/---

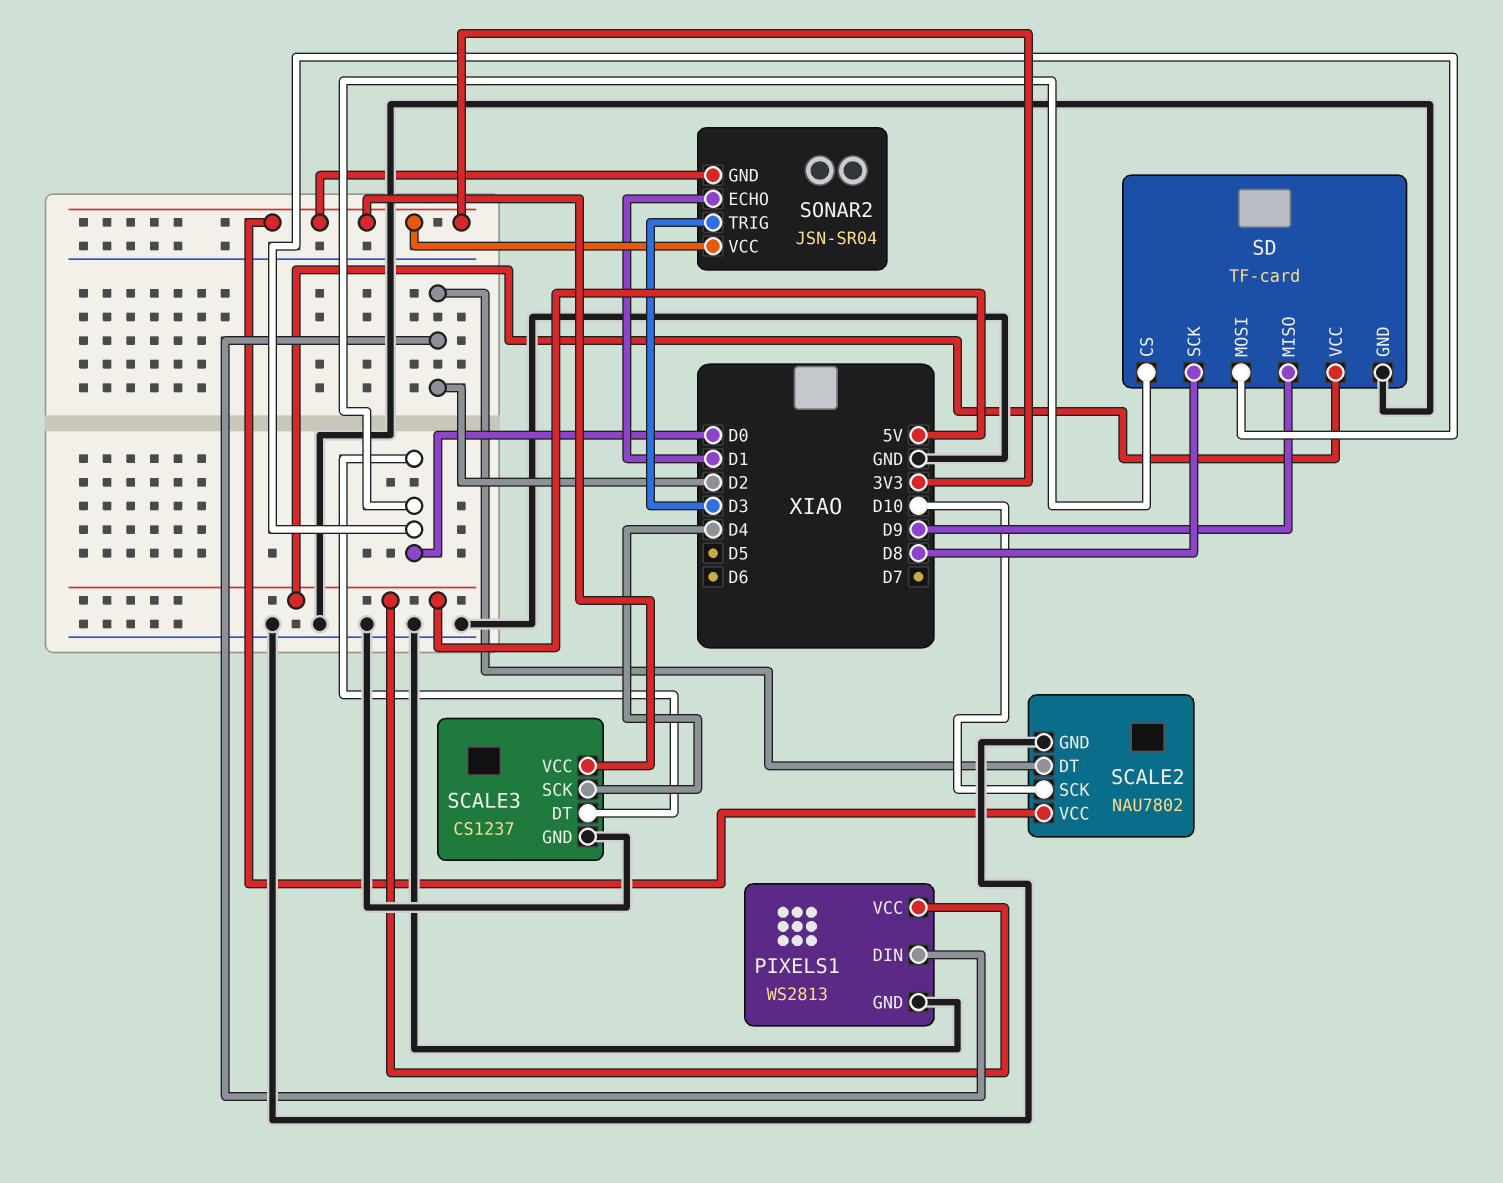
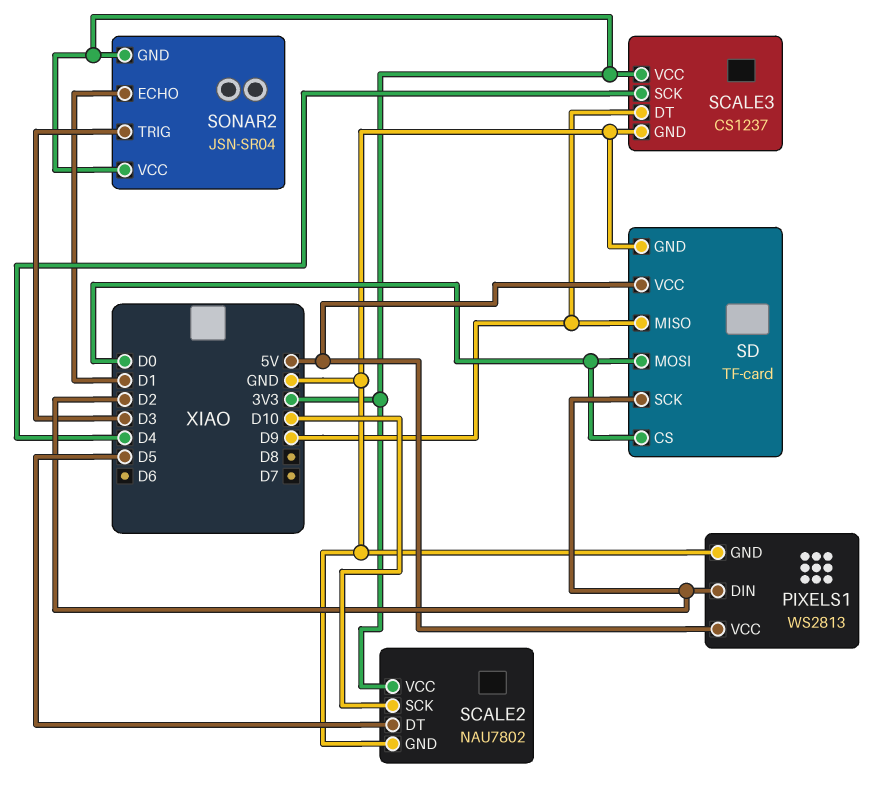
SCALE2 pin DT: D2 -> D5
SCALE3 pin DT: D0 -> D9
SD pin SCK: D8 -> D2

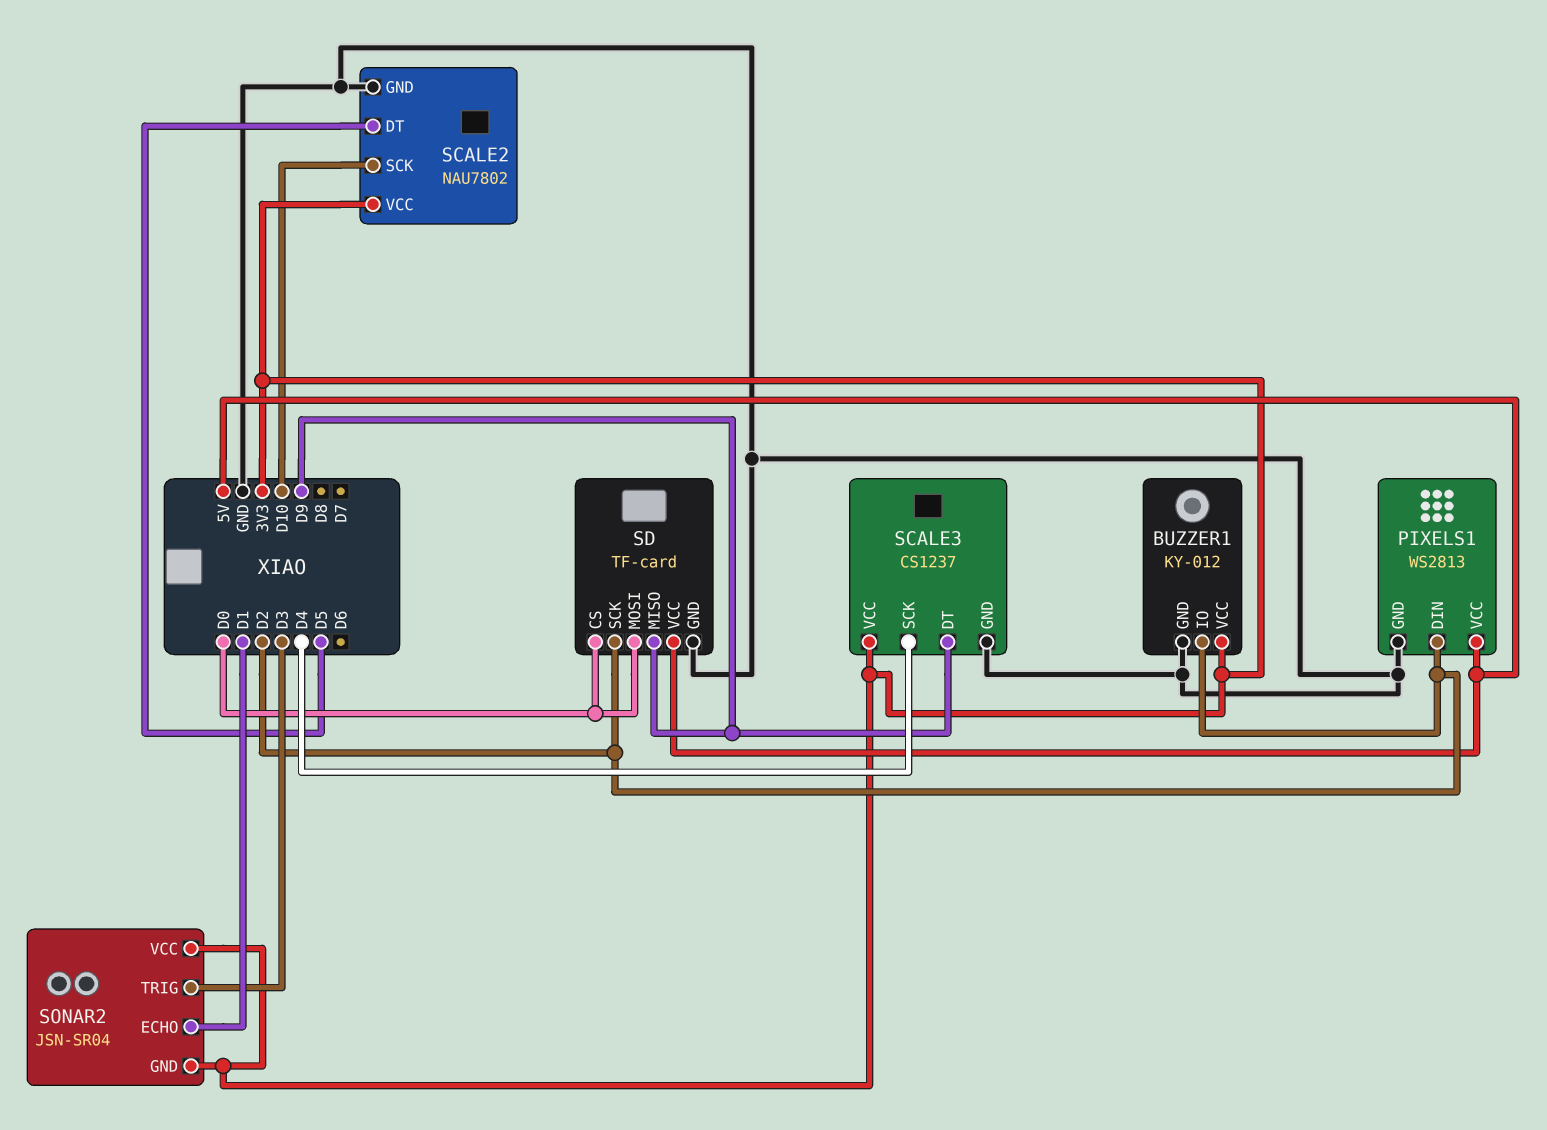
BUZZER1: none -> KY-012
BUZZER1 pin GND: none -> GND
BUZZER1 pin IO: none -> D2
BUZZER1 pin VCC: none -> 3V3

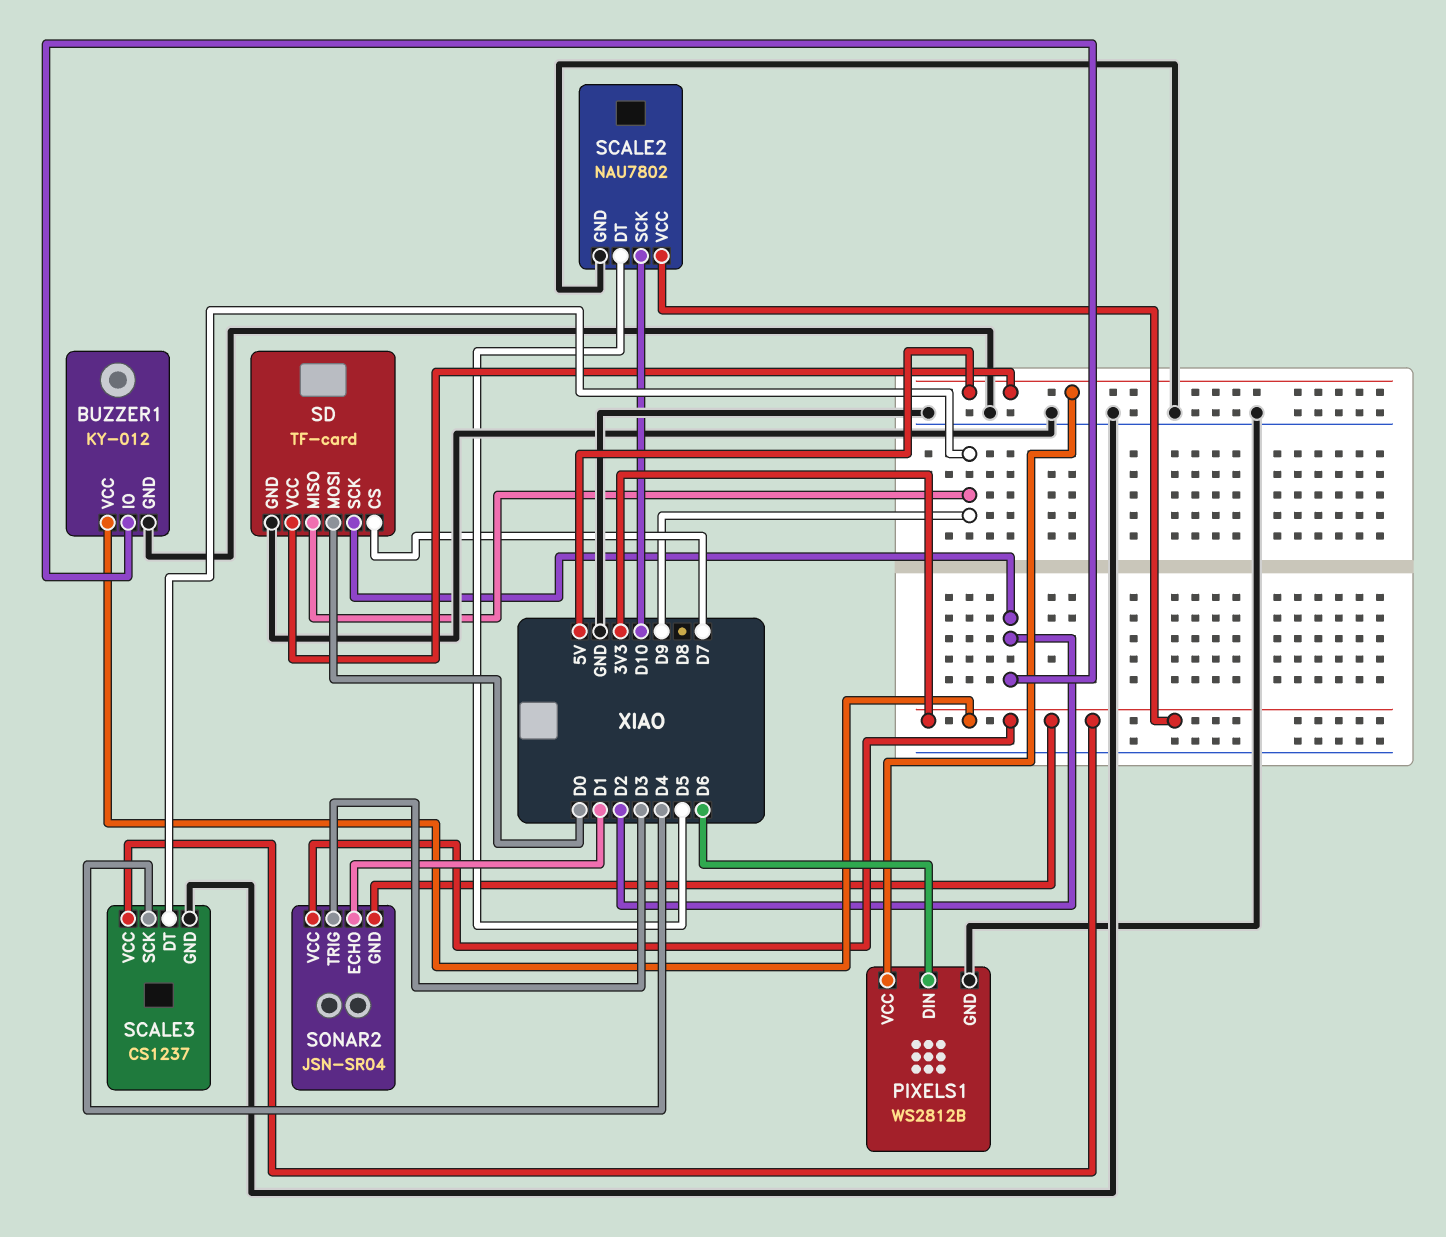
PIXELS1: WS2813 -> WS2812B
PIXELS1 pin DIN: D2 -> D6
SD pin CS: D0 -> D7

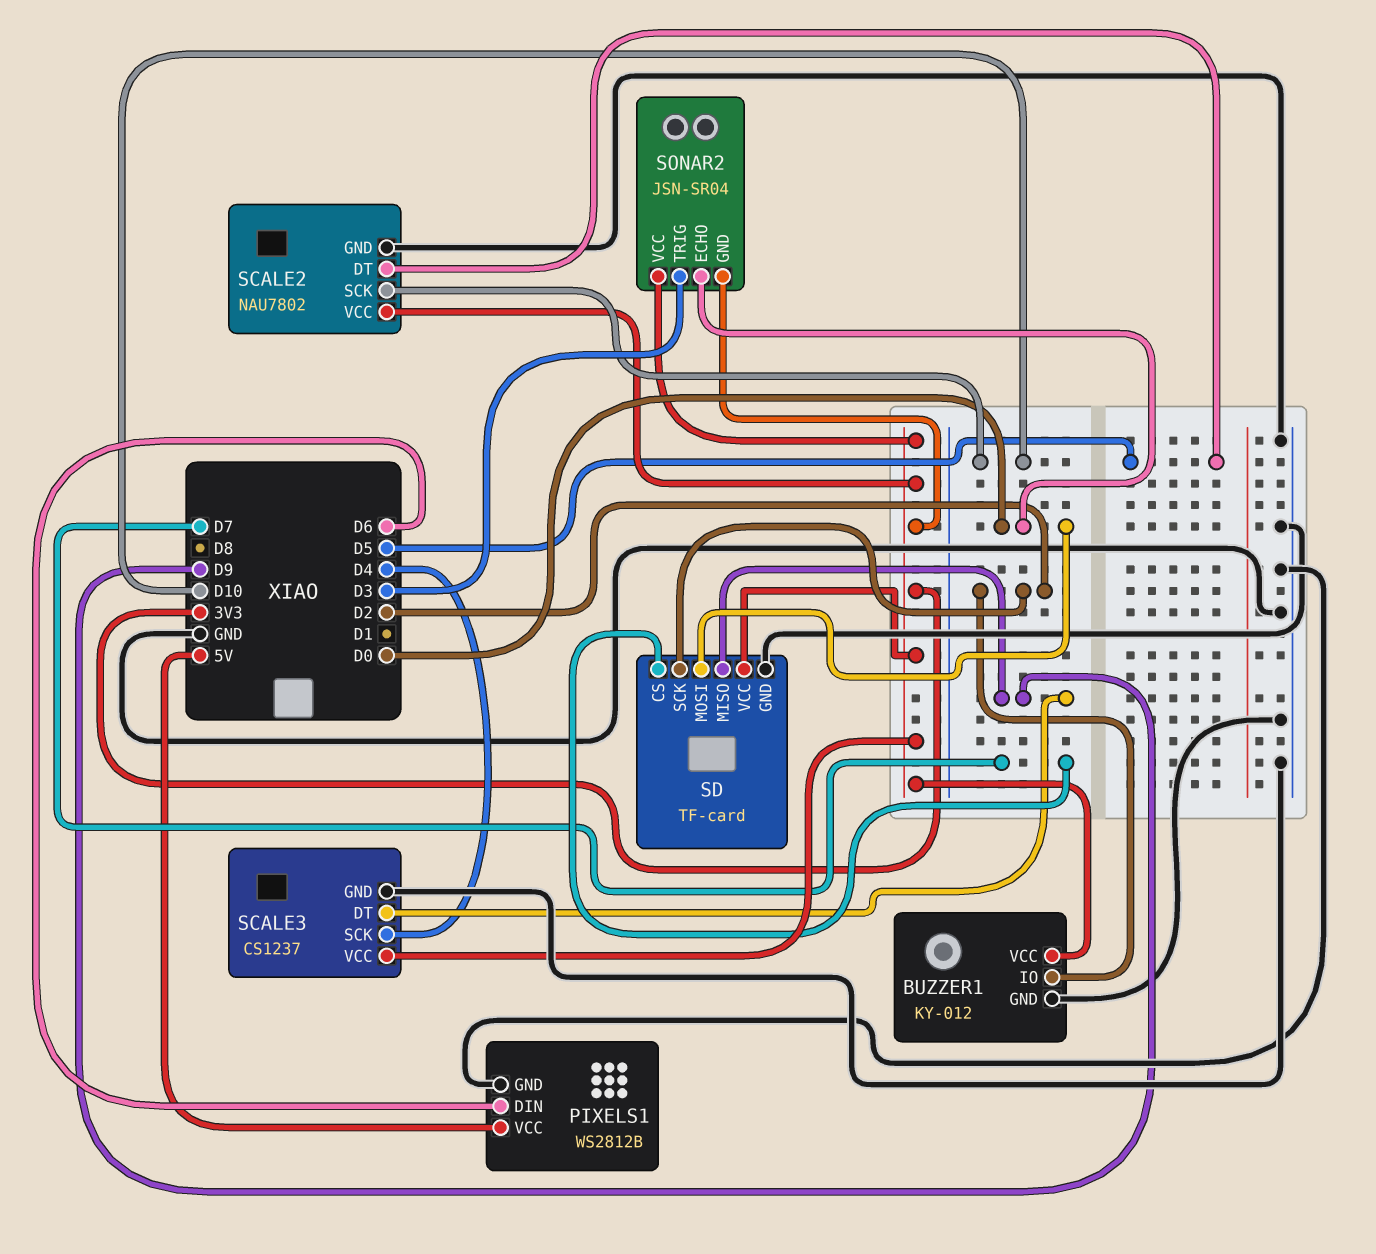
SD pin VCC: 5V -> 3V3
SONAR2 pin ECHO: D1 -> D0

\---

Exercise directions>
Retype word for word the span of lines above that begins with the line containing "PIXELS1: WS2813 -> WS2812B" and ends with the last line of the records; skip all pictures.

Task answer>
PIXELS1: WS2813 -> WS2812B
PIXELS1 pin DIN: D2 -> D6
SD pin CS: D0 -> D7

SD pin VCC: 5V -> 3V3
SONAR2 pin ECHO: D1 -> D0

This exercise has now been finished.